## Work required
Say how many lines of the listing below include "schottky". Write only that number.

## Source material
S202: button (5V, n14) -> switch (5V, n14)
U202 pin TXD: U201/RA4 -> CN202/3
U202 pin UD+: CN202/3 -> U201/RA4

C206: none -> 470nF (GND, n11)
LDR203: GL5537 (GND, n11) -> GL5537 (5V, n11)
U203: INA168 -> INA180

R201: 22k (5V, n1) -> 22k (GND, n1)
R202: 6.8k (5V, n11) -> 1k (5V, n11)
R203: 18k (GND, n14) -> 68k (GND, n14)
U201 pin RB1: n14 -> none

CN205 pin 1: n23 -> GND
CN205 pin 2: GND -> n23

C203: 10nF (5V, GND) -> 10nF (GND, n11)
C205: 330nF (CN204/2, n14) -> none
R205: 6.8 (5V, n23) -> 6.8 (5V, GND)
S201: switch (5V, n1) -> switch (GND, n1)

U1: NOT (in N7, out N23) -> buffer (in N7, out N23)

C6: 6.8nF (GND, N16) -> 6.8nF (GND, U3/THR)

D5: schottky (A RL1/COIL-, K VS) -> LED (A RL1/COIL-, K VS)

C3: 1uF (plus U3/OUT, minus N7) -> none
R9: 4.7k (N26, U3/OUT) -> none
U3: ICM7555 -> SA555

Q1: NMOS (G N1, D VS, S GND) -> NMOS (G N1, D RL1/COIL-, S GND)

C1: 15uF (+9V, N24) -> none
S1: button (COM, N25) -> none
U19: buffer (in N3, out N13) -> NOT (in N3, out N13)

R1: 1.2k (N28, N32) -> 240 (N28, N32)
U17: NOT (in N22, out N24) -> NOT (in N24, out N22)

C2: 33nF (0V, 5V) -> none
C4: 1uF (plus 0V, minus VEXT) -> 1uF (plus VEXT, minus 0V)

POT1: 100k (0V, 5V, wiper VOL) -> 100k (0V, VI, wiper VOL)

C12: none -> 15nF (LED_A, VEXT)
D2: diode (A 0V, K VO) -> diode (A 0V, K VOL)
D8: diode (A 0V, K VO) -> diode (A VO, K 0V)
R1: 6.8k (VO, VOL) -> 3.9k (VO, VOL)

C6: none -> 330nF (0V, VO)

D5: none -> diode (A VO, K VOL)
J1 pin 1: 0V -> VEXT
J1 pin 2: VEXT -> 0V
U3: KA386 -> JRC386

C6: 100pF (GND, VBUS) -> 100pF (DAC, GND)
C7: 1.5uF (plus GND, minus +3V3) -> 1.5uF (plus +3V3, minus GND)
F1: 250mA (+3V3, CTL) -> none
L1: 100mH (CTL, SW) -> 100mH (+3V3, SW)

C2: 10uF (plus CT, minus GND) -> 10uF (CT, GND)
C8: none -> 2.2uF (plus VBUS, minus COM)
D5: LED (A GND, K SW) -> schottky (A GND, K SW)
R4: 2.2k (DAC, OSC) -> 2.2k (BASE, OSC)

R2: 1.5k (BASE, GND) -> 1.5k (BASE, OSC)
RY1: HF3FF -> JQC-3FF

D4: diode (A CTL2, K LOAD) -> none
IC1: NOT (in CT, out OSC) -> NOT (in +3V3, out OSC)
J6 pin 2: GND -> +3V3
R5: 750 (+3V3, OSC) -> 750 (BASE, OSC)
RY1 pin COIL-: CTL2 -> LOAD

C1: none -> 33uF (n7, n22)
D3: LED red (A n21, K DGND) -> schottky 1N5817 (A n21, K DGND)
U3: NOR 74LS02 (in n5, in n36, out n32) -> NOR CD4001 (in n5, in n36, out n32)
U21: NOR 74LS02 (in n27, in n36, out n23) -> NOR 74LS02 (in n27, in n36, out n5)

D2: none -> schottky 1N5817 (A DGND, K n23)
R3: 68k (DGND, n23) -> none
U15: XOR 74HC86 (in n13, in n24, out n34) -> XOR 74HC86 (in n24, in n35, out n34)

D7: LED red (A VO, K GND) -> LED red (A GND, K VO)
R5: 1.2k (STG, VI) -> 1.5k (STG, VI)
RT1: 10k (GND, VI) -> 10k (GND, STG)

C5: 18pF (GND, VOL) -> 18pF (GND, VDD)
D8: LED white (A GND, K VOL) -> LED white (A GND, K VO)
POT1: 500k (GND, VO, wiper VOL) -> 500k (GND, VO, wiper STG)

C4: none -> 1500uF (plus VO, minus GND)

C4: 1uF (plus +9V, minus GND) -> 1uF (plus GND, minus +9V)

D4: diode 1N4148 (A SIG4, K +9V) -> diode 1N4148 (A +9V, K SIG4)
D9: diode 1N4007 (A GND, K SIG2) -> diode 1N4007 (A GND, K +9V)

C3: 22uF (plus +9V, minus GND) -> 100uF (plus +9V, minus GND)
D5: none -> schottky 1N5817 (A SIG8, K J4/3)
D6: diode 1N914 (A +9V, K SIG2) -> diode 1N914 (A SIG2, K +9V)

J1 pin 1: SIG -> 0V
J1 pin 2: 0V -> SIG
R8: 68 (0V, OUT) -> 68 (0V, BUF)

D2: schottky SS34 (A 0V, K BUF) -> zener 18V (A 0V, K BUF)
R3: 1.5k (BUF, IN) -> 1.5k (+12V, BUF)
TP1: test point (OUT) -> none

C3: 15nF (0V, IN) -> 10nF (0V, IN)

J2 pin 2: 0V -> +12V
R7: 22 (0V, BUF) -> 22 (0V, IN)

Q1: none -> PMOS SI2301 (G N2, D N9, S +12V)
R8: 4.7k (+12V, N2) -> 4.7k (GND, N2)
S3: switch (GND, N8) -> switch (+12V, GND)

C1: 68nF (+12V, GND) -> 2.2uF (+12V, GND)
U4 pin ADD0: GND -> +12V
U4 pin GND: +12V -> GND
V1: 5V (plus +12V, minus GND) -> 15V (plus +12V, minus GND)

## Response for this exercise
6